** Opening SUPPLIED MATERIAL block **

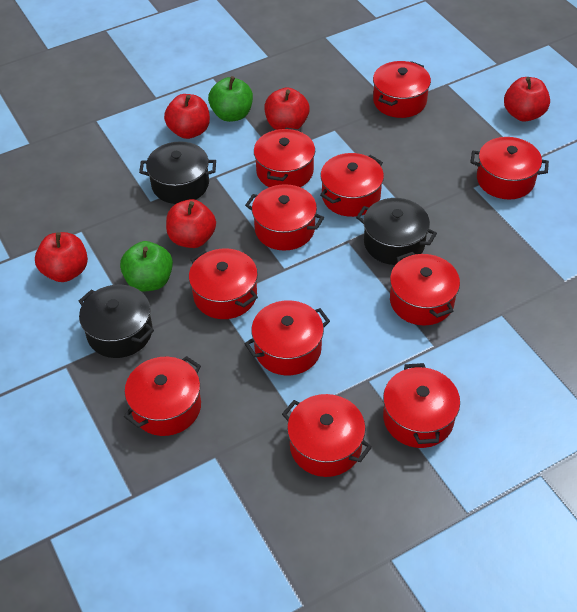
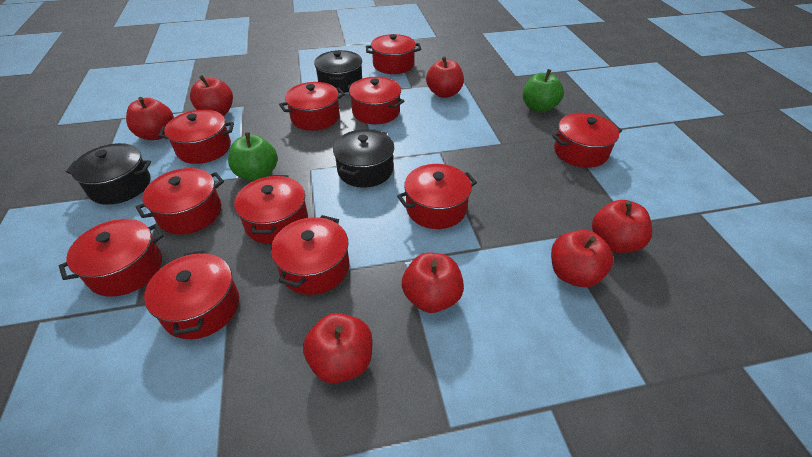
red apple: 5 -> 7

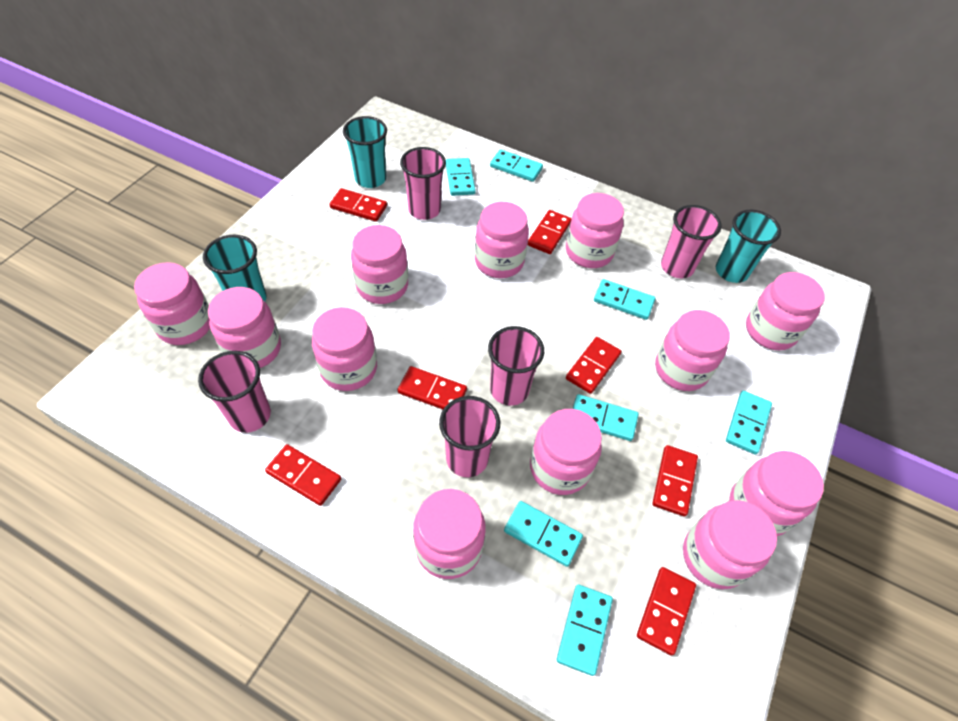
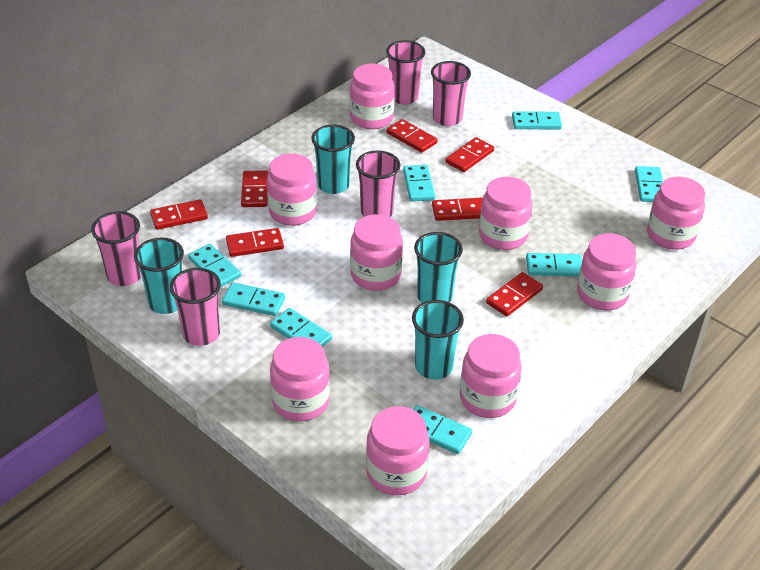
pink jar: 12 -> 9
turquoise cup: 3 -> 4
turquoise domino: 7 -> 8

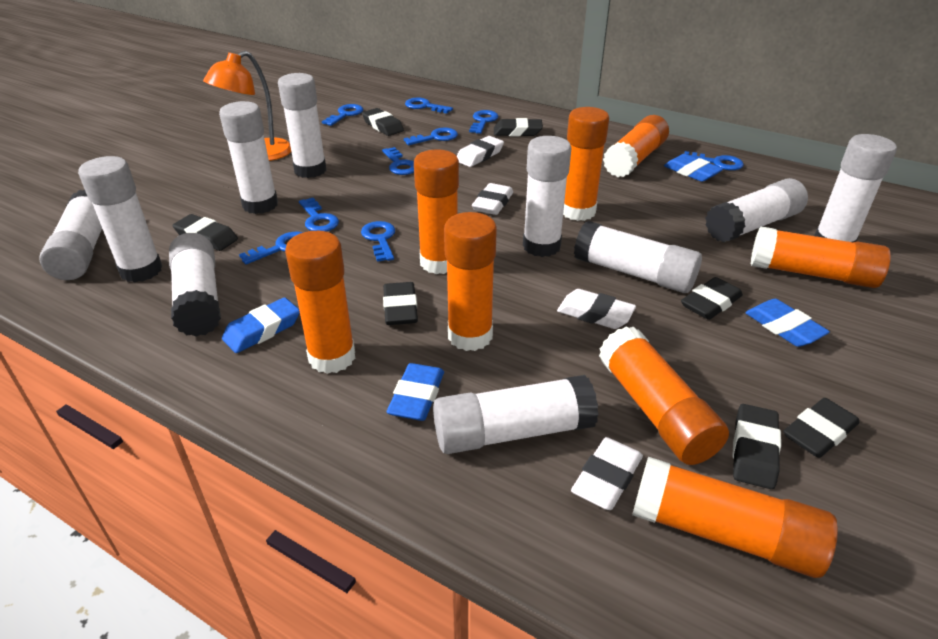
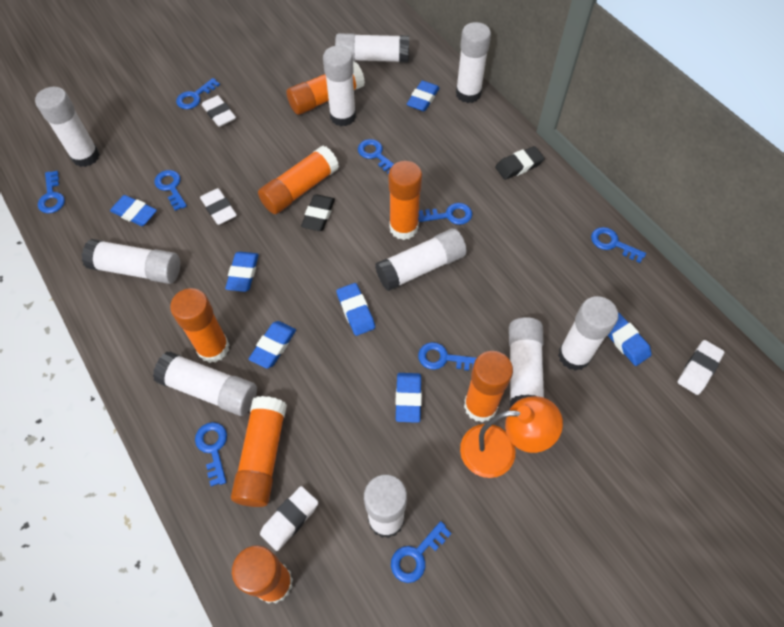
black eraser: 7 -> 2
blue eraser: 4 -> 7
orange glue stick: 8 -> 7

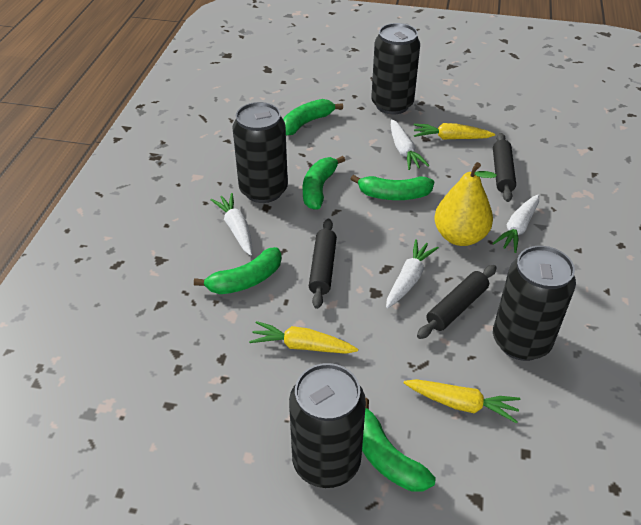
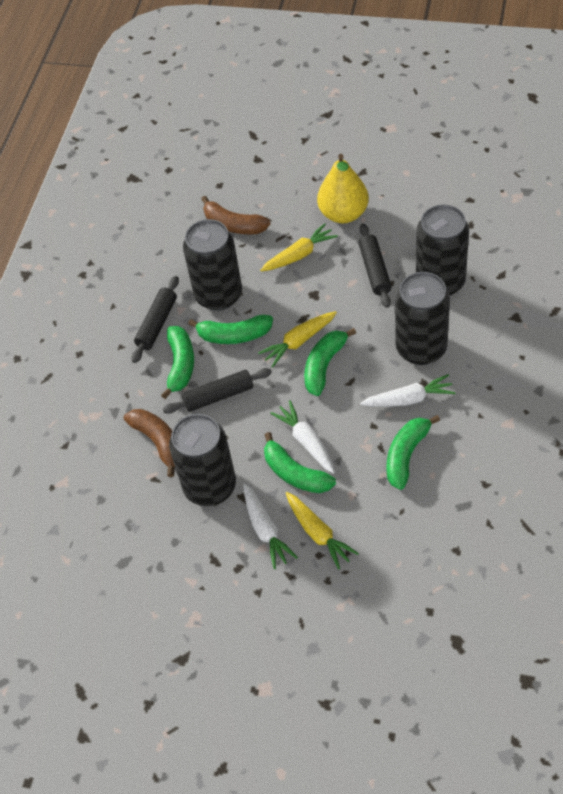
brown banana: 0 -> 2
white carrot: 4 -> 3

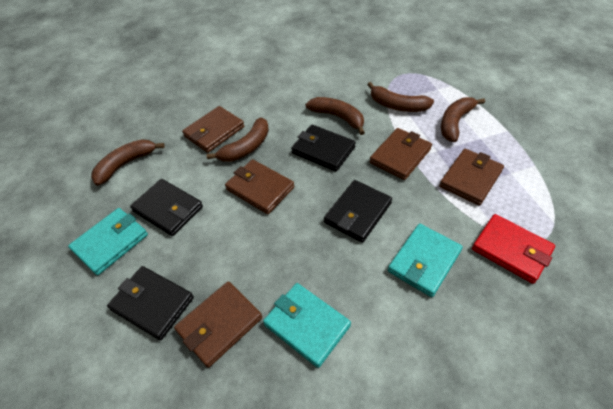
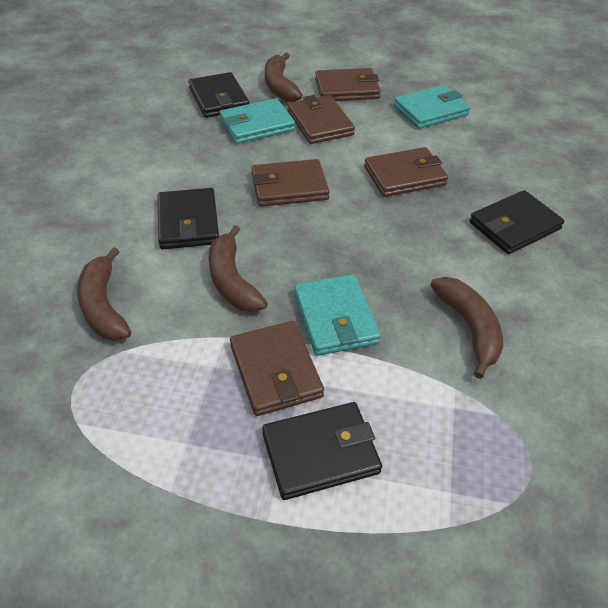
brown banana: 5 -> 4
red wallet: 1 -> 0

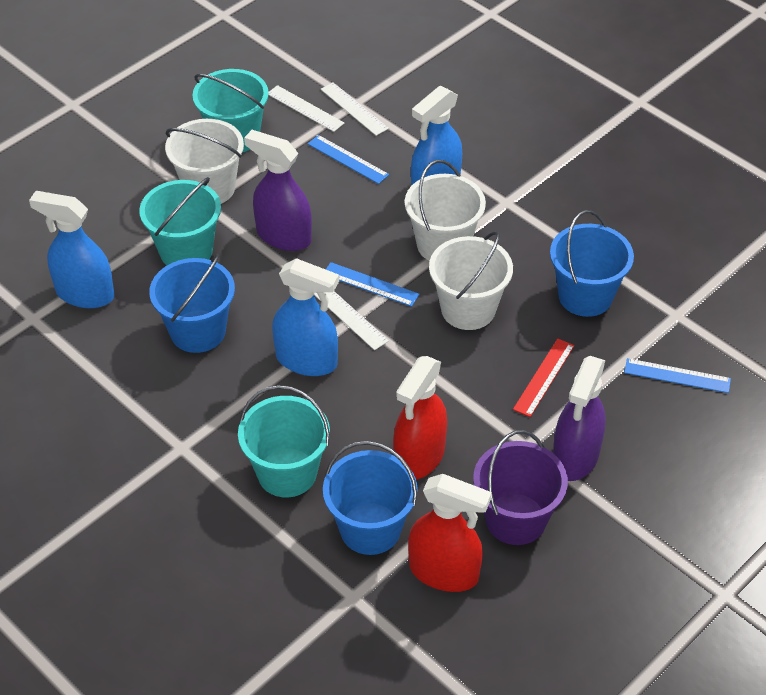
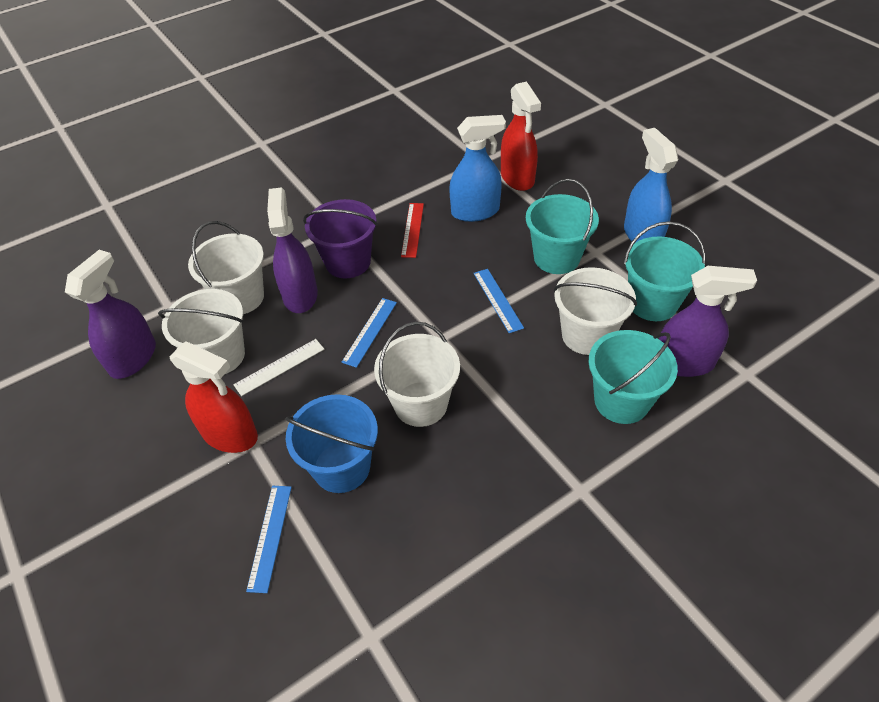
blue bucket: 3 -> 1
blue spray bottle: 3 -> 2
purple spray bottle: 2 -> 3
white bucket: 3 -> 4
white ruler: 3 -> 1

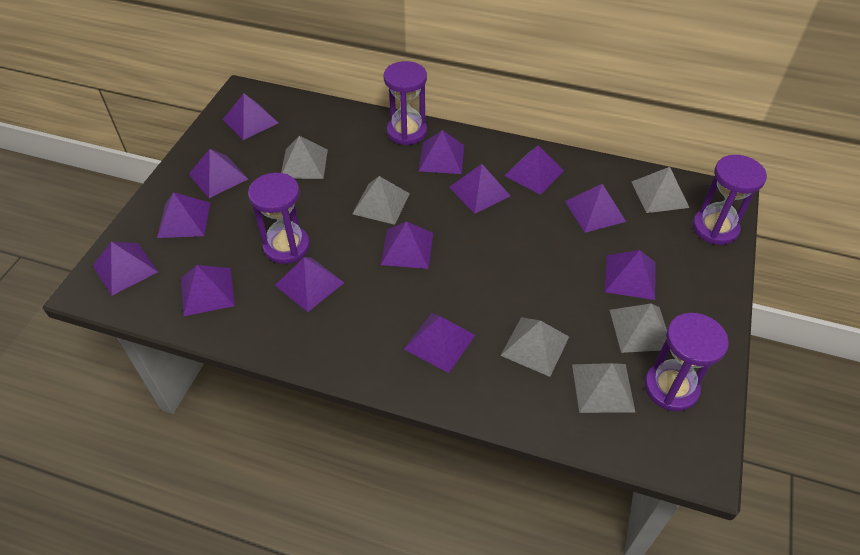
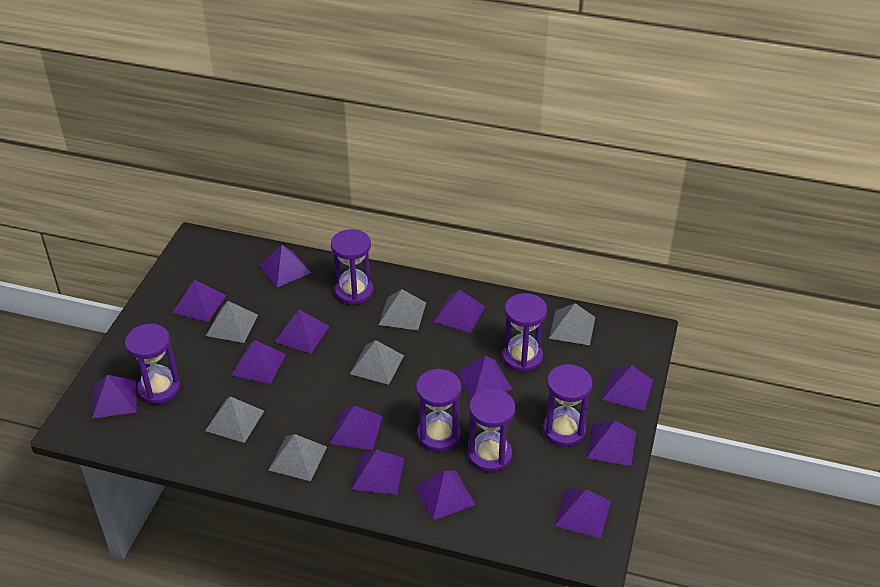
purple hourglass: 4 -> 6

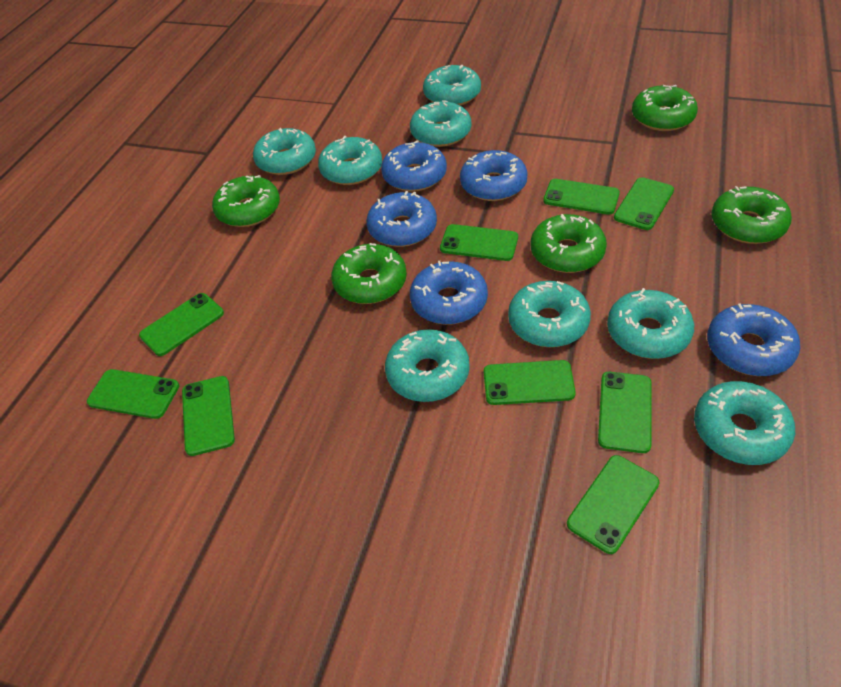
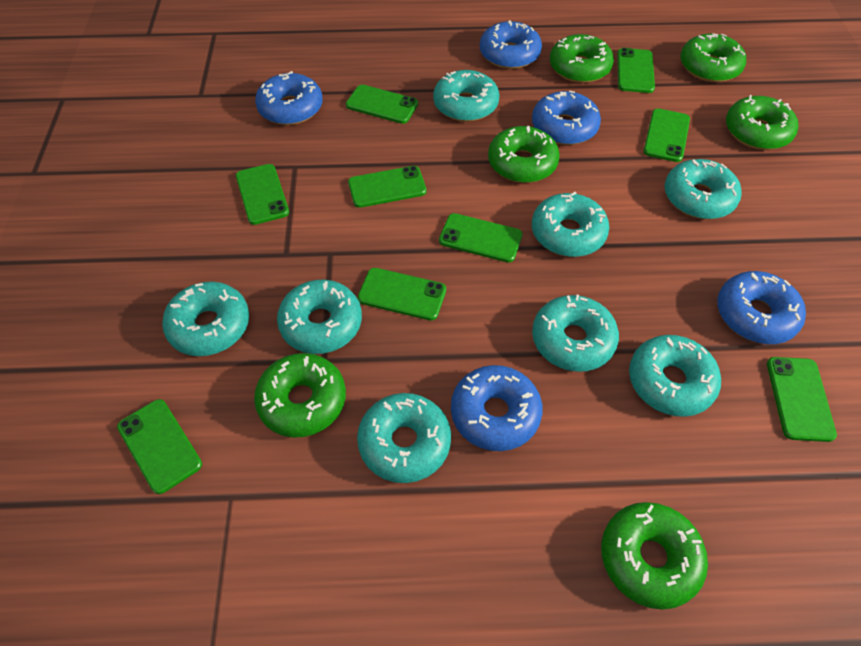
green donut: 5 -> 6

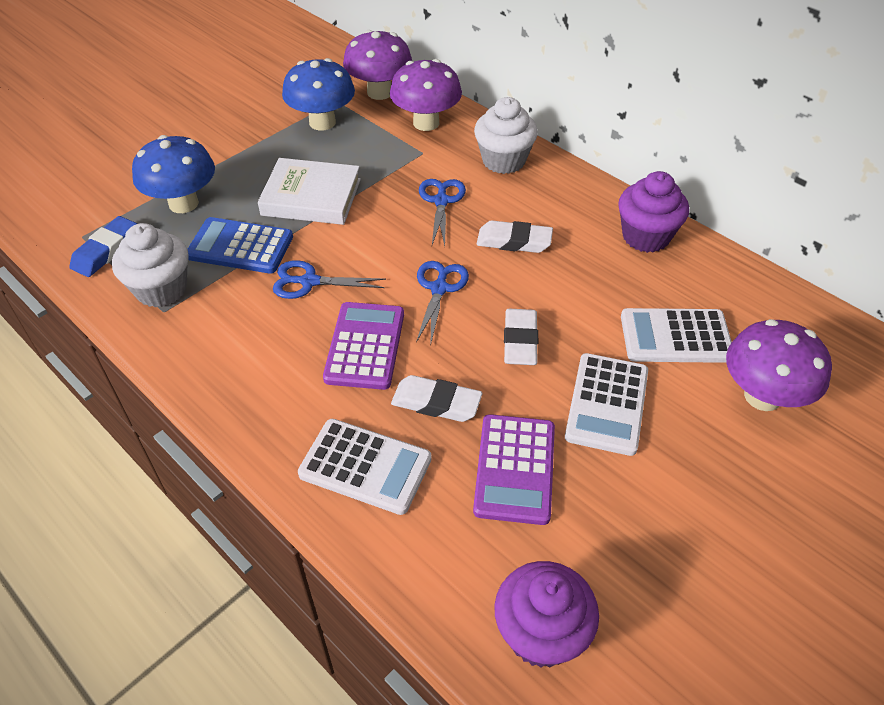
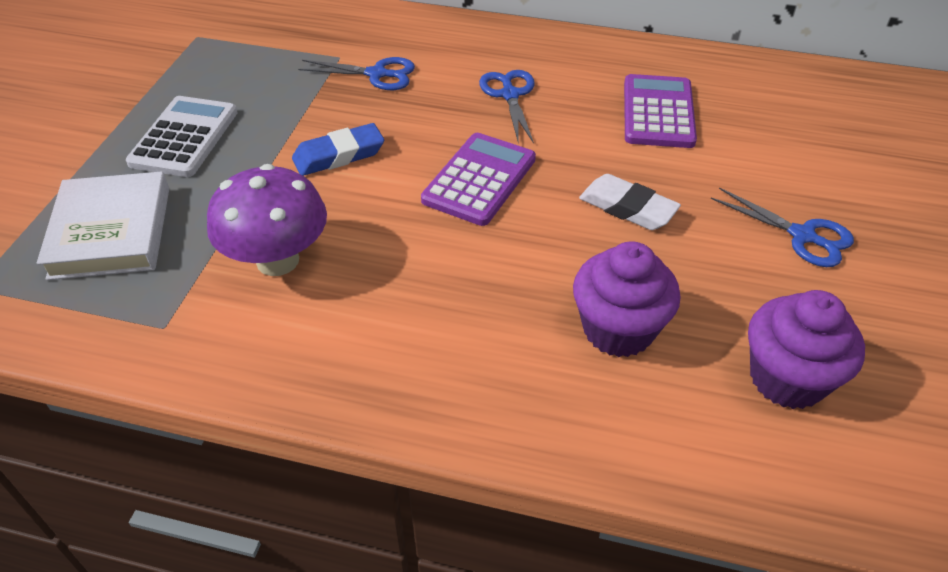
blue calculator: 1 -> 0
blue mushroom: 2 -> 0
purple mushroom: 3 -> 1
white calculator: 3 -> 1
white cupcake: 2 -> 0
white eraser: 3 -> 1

** Closing SUPPLIED MATERIAL block **

Give back the material word for word, leaving out its pictures.

**REPLY:**
red apple: 5 -> 7

pink jar: 12 -> 9
turquoise cup: 3 -> 4
turquoise domino: 7 -> 8

black eraser: 7 -> 2
blue eraser: 4 -> 7
orange glue stick: 8 -> 7

brown banana: 0 -> 2
white carrot: 4 -> 3

brown banana: 5 -> 4
red wallet: 1 -> 0

blue bucket: 3 -> 1
blue spray bottle: 3 -> 2
purple spray bottle: 2 -> 3
white bucket: 3 -> 4
white ruler: 3 -> 1

purple hourglass: 4 -> 6

green donut: 5 -> 6

blue calculator: 1 -> 0
blue mushroom: 2 -> 0
purple mushroom: 3 -> 1
white calculator: 3 -> 1
white cupcake: 2 -> 0
white eraser: 3 -> 1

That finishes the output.